**SUPPLIED RECORDS:**
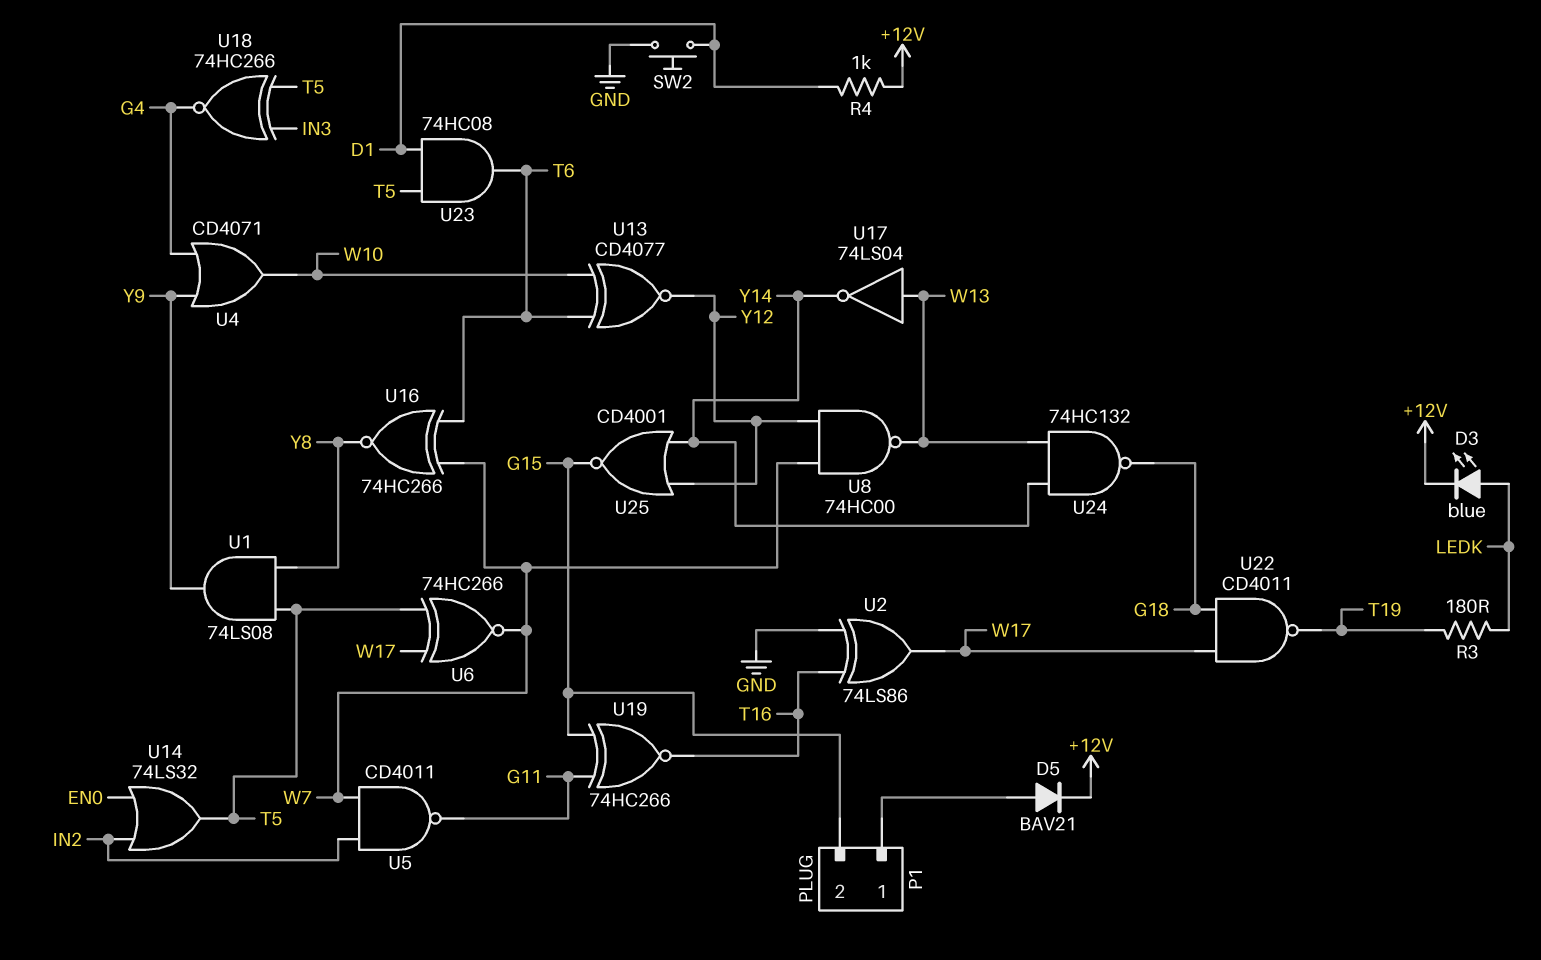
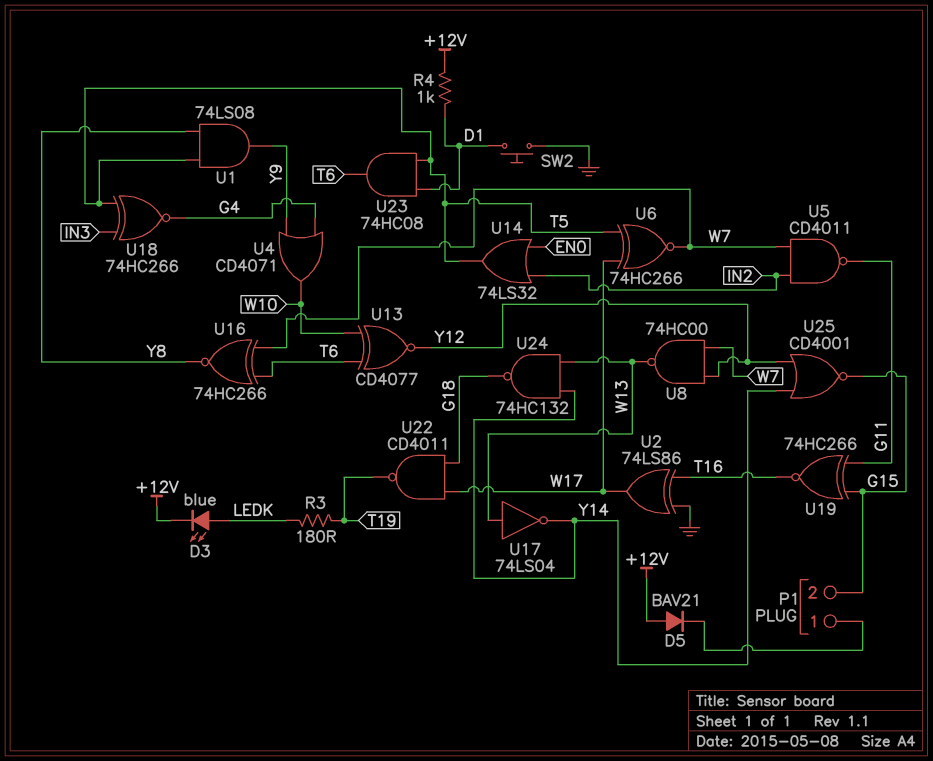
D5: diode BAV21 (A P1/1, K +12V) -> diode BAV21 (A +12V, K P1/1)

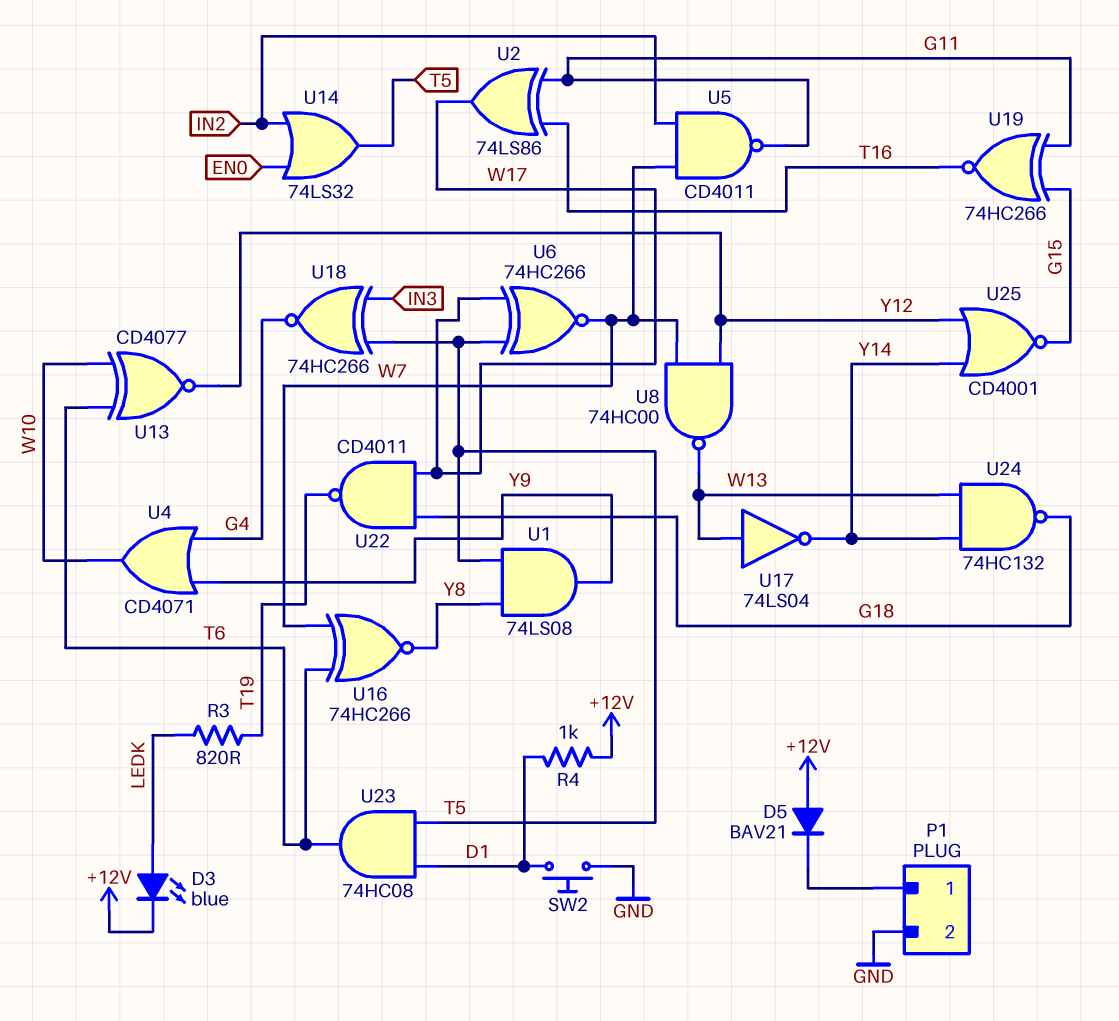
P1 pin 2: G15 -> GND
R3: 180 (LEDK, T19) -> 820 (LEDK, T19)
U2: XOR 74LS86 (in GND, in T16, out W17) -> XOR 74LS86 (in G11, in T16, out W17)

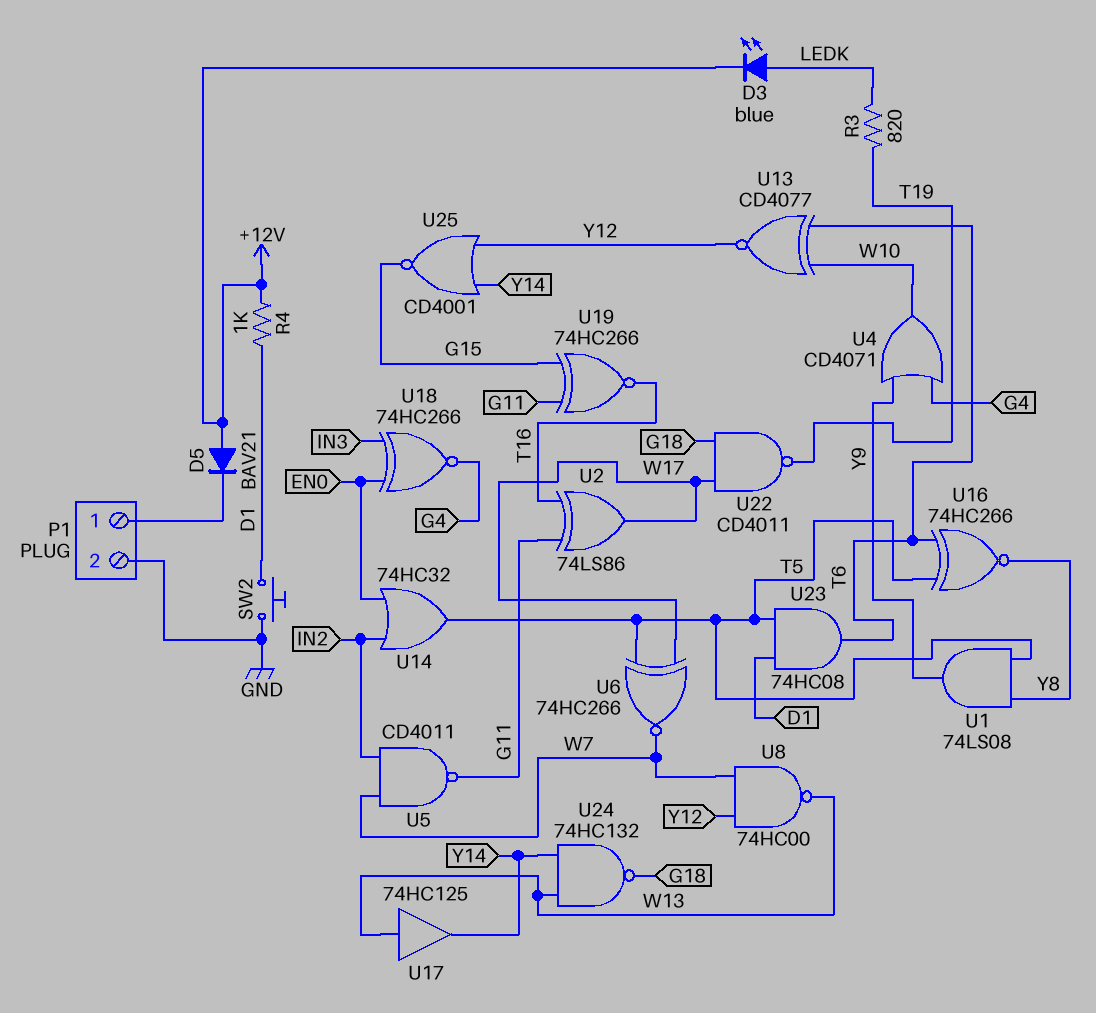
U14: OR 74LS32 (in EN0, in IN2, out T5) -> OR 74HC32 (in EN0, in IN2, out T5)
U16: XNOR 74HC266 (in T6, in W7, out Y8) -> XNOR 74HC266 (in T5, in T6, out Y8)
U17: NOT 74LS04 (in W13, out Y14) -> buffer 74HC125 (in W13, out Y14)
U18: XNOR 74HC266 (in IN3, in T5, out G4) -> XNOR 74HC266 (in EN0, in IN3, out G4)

**WORK TO BE COMPLETED:** Look through the data above. Find each line with the string "XNOR" and copy it.

**SOLUTION TO THIS TASK:**
U16: XNOR 74HC266 (in T6, in W7, out Y8) -> XNOR 74HC266 (in T5, in T6, out Y8)
U18: XNOR 74HC266 (in IN3, in T5, out G4) -> XNOR 74HC266 (in EN0, in IN3, out G4)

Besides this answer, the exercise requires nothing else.